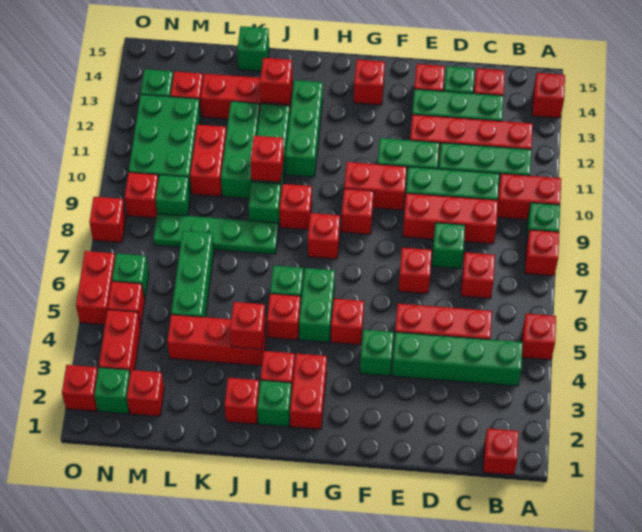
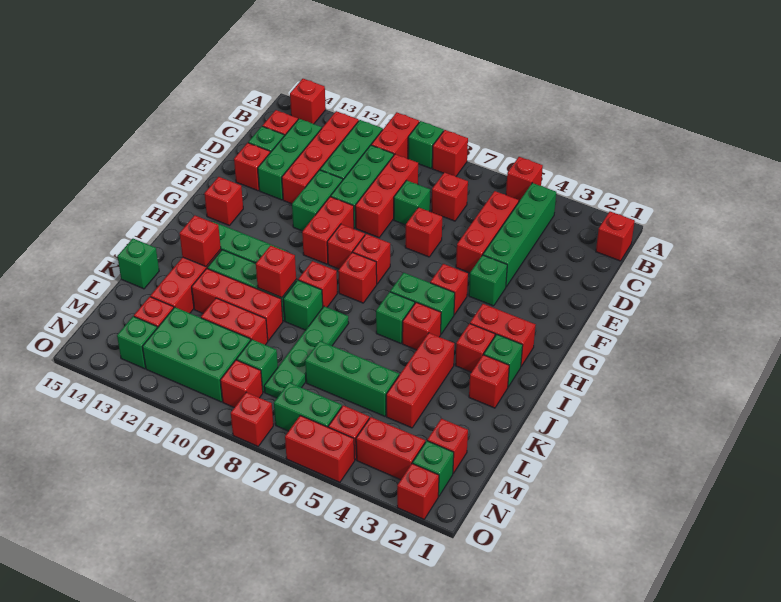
red brick J4 level 2 -> red brick G8 level 1
green brick K10:K12 level 1 -> red brick K10:K12 level 1
green brick N6 level 1 -> green brick N6:N7 level 1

** THE TASK **
Each line of the data above must be repeated exactly, images excluded.

** RESULT BELOW **
red brick J4 level 2 -> red brick G8 level 1
green brick K10:K12 level 1 -> red brick K10:K12 level 1
green brick N6 level 1 -> green brick N6:N7 level 1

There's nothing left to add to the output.